╭──
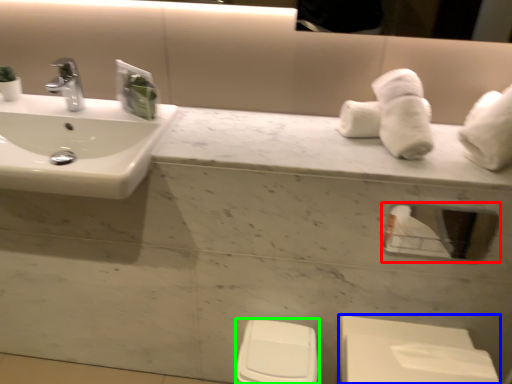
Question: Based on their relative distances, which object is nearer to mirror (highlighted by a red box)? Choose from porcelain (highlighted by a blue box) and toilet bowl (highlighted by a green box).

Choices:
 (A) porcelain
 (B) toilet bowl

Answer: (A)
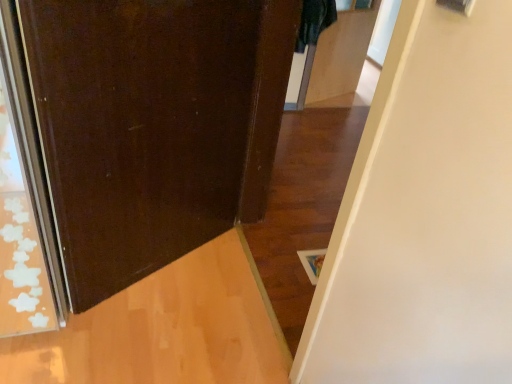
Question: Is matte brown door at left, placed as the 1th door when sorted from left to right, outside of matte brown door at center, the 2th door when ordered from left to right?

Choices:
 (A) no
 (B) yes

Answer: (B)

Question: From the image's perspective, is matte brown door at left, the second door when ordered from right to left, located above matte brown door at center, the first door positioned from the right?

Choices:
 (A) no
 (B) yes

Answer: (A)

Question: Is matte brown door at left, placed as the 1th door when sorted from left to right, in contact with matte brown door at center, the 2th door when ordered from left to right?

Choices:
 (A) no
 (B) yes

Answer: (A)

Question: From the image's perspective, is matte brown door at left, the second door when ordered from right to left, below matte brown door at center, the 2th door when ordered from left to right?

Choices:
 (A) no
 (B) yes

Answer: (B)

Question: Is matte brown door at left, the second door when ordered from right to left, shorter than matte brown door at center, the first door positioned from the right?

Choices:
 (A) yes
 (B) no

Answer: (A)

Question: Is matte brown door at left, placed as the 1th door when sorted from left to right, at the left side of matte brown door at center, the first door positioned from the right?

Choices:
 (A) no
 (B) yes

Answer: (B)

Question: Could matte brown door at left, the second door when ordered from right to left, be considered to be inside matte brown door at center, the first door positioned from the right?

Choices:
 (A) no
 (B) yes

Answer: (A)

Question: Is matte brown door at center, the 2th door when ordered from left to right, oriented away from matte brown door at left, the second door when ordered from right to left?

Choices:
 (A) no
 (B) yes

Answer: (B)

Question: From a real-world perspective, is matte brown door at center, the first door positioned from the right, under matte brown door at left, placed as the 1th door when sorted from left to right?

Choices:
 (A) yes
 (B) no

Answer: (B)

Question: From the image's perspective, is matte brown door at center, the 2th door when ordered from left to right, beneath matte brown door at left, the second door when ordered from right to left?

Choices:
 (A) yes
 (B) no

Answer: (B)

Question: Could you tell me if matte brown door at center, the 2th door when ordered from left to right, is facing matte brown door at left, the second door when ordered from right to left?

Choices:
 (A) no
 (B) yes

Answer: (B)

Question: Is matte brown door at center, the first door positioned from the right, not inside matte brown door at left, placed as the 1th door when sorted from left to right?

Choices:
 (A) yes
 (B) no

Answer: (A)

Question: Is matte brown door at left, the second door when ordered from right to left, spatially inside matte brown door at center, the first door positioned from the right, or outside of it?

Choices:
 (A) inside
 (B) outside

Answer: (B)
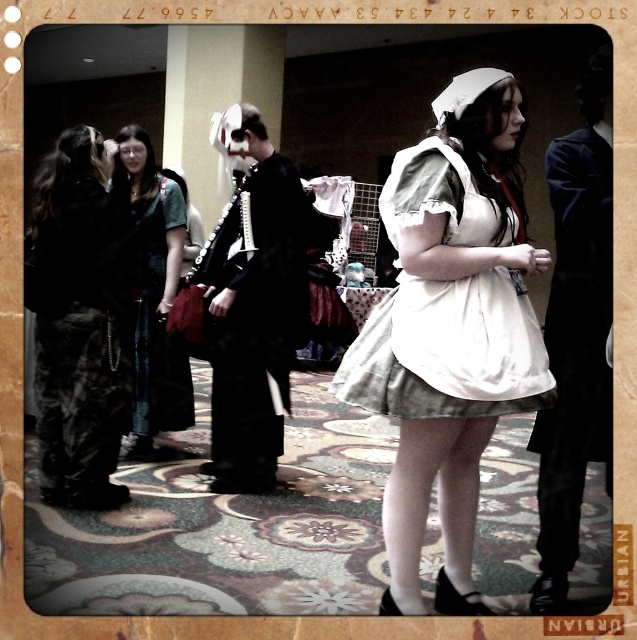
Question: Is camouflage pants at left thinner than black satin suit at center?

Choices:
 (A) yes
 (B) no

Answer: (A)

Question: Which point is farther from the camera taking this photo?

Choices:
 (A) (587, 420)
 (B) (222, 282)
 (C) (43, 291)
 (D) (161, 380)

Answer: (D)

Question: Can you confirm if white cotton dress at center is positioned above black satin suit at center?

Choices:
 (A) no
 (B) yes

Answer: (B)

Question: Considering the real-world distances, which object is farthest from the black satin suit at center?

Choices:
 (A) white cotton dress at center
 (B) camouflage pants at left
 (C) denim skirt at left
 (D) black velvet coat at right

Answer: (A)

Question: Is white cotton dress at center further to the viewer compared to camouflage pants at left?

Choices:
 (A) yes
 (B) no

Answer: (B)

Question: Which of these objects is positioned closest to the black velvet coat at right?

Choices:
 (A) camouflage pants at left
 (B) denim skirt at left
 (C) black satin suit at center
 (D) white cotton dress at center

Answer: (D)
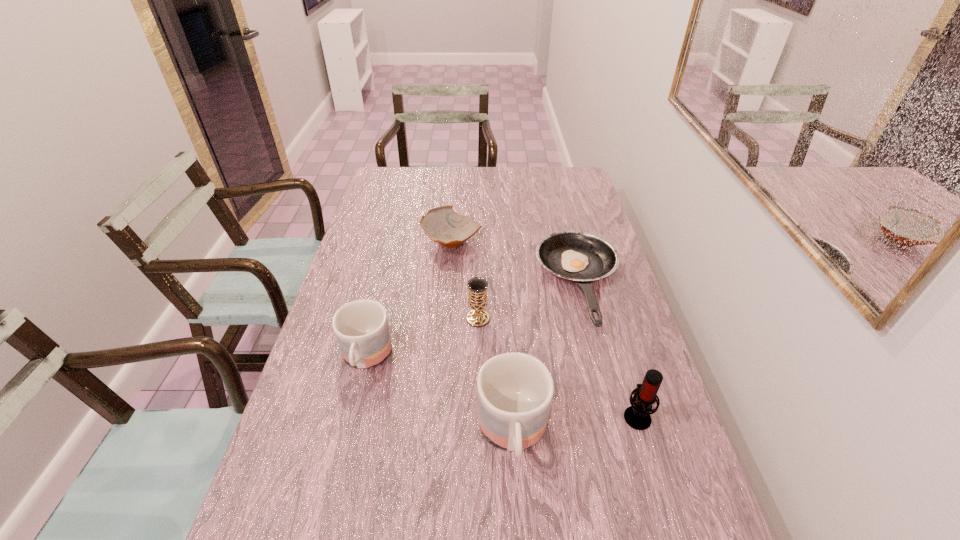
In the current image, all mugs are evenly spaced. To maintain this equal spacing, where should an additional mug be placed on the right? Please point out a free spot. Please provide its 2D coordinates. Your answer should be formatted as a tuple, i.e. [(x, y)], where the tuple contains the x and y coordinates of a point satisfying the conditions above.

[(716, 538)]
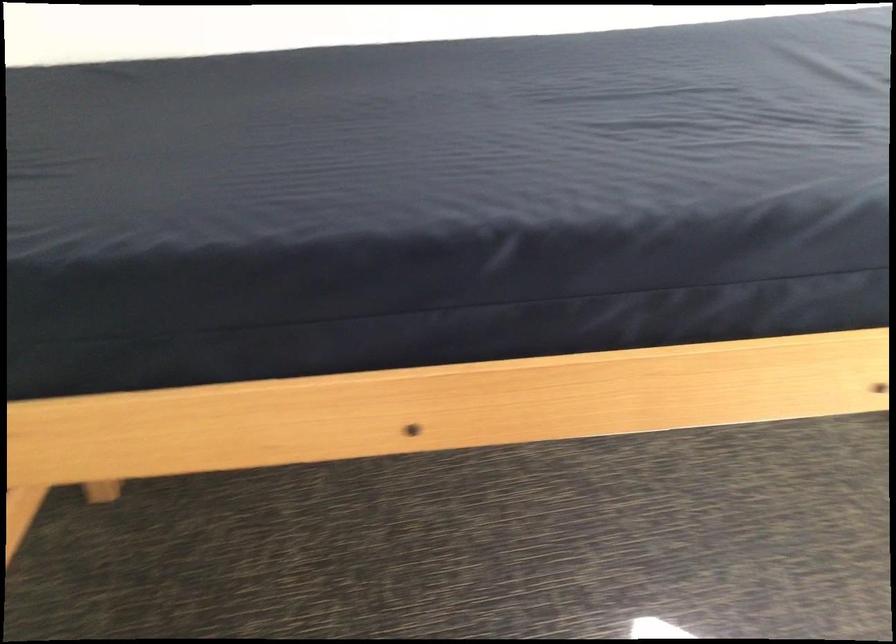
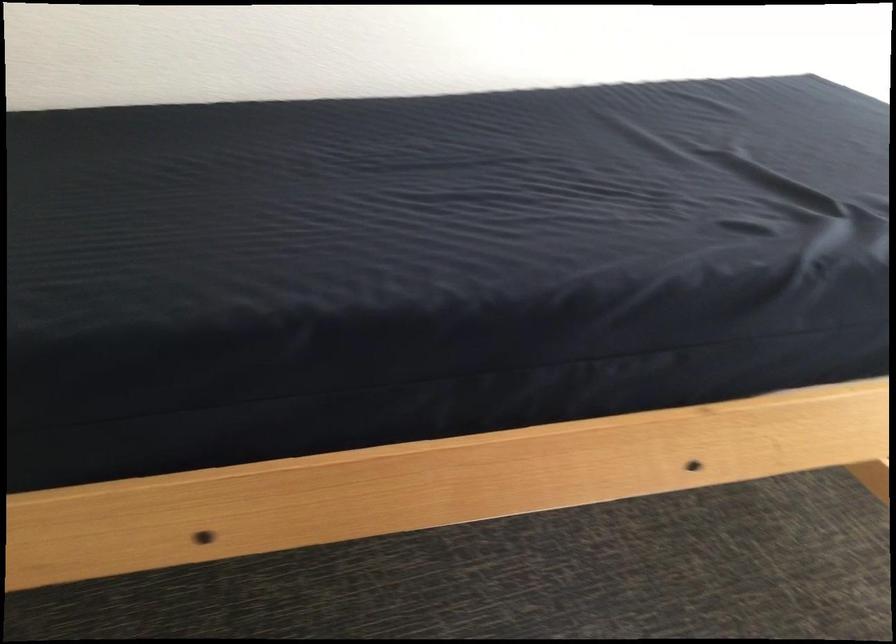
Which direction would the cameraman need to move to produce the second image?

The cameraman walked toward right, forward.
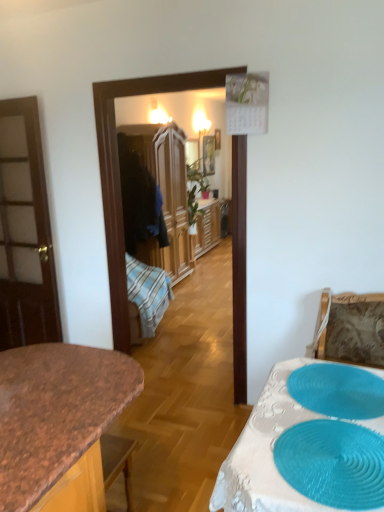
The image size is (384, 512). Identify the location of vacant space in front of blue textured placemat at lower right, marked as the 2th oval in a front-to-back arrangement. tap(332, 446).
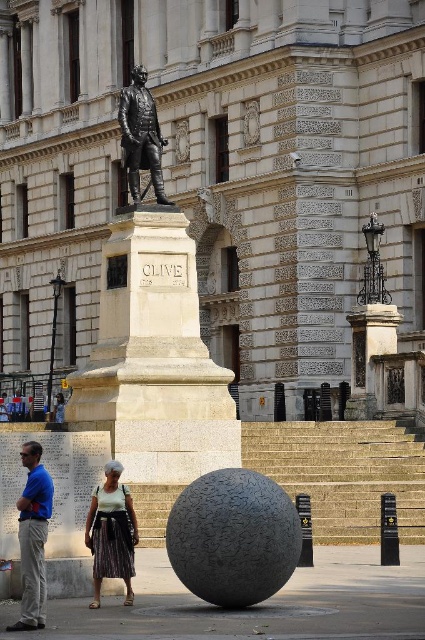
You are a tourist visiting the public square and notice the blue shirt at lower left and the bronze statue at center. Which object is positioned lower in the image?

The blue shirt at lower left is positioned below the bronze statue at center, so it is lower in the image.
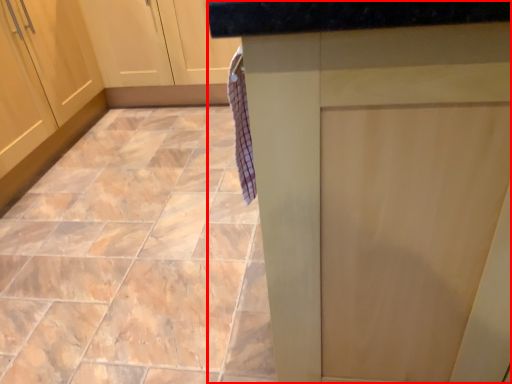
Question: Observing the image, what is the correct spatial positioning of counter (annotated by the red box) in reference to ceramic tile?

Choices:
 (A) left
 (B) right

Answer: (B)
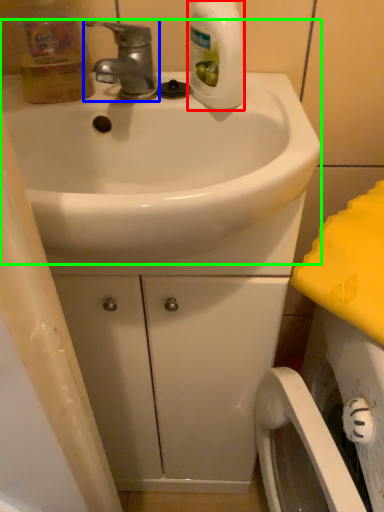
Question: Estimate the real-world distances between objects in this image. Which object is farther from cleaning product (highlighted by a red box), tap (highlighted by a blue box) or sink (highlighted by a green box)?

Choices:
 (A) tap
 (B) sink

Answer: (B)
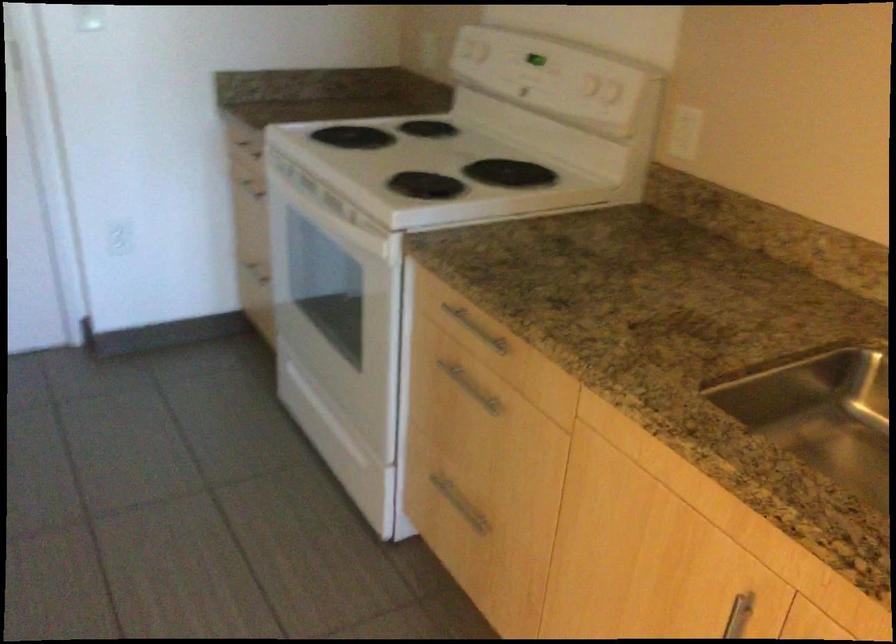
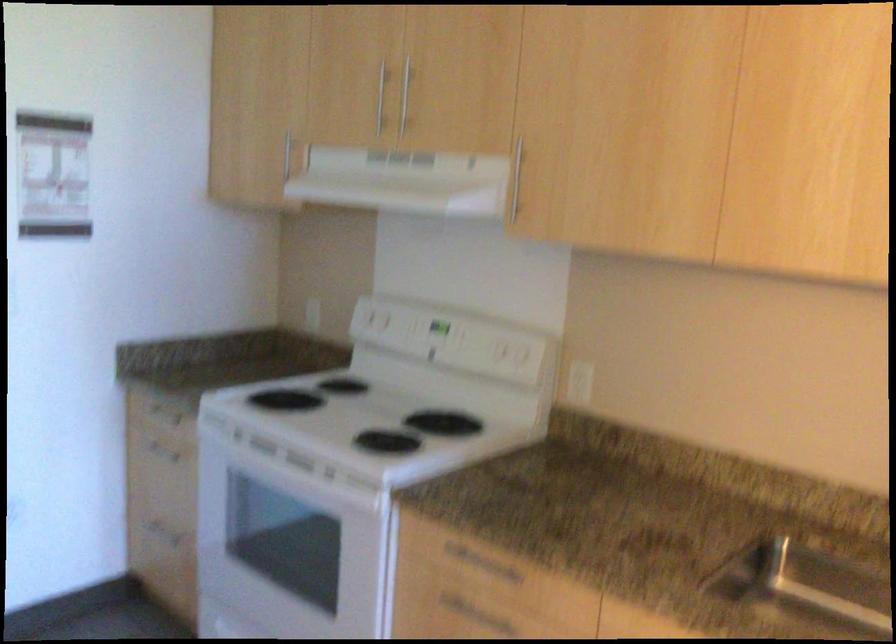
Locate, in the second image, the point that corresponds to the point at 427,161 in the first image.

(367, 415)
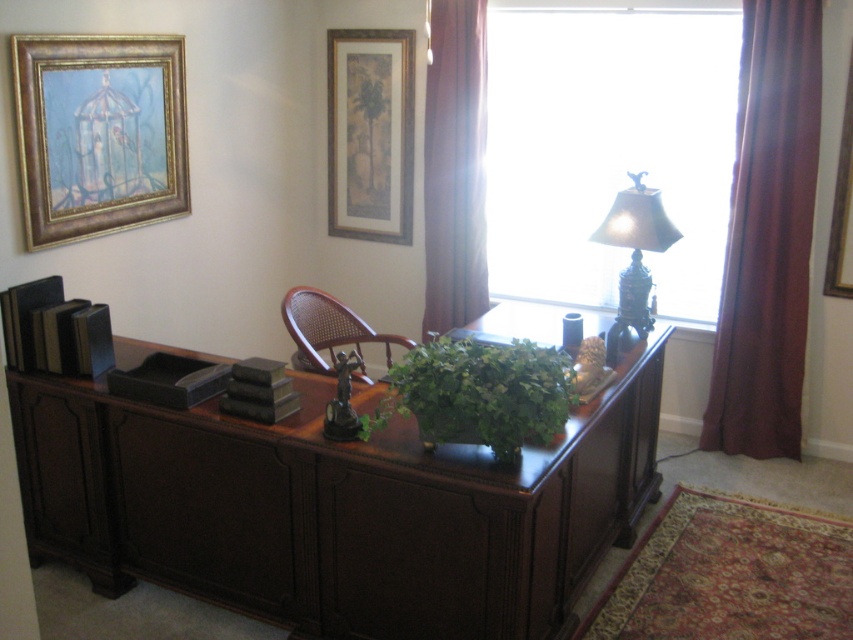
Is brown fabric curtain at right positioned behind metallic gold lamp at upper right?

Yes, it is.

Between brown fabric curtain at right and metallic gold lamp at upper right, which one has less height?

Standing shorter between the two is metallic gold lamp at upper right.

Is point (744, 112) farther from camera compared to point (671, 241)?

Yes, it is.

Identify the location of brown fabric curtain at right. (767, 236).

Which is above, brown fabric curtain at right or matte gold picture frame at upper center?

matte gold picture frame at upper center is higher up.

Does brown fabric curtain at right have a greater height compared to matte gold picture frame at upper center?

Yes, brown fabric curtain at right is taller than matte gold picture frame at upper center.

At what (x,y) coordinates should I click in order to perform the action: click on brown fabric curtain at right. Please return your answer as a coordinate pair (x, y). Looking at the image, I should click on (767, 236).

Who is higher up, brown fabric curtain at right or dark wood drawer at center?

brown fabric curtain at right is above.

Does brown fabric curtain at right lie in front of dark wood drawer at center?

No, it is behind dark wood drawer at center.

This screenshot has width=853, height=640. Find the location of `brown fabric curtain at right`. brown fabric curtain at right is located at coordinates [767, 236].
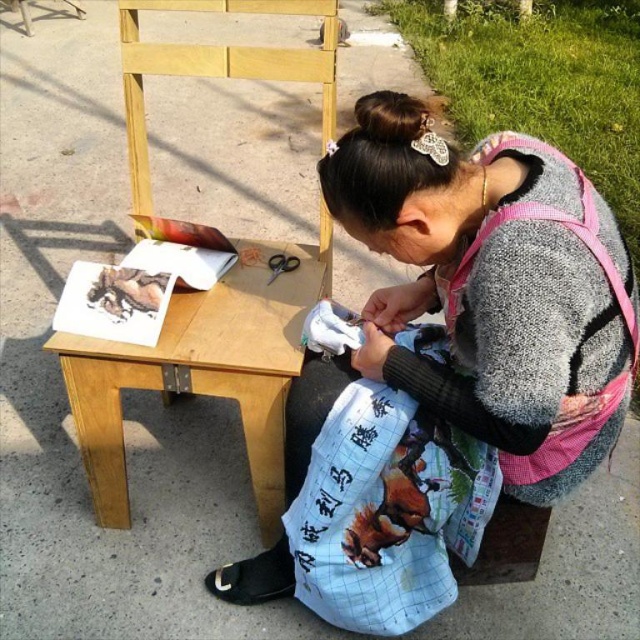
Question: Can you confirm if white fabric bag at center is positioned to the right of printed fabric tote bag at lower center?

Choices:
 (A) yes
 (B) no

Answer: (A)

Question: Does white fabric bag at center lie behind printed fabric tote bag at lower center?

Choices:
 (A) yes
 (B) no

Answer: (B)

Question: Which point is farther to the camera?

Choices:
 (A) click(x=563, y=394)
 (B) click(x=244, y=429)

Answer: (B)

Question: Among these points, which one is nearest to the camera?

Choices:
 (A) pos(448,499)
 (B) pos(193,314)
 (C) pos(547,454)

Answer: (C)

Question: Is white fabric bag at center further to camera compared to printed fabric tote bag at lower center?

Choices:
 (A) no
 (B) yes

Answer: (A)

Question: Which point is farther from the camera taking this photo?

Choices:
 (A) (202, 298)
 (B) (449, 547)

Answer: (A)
╰──
Reproduce the listing from its beginning through the line containing "Question: Could matte", substituting "wooden door" for every "matte brown door" and keeping everything else the same. Leave out the pictures.

Question: Based on their relative distances, which object is nearer to mirror (highlighted by a red box)? Choose from porcelain (highlighted by a blue box) and toilet bowl (highlighted by a green box).

Choices:
 (A) porcelain
 (B) toilet bowl

Answer: (A)
Question: Is wooden door at left, placed as the 1th door when sorted from left to right, outside of wooden door at center, the 2th door when ordered from left to right?

Choices:
 (A) no
 (B) yes

Answer: (B)

Question: From the image's perspective, is wooden door at left, the second door when ordered from right to left, located above wooden door at center, the first door positioned from the right?

Choices:
 (A) no
 (B) yes

Answer: (A)

Question: Is wooden door at left, placed as the 1th door when sorted from left to right, in contact with wooden door at center, the 2th door when ordered from left to right?

Choices:
 (A) no
 (B) yes

Answer: (A)

Question: From the image's perspective, is wooden door at left, the second door when ordered from right to left, below wooden door at center, the 2th door when ordered from left to right?

Choices:
 (A) no
 (B) yes

Answer: (B)

Question: Is wooden door at left, the second door when ordered from right to left, shorter than wooden door at center, the first door positioned from the right?

Choices:
 (A) yes
 (B) no

Answer: (A)

Question: Is wooden door at left, placed as the 1th door when sorted from left to right, at the left side of wooden door at center, the first door positioned from the right?

Choices:
 (A) no
 (B) yes

Answer: (B)

Question: Could wooden door at left, the second door when ordered from right to left, be considered to be inside wooden door at center, the first door positioned from the right?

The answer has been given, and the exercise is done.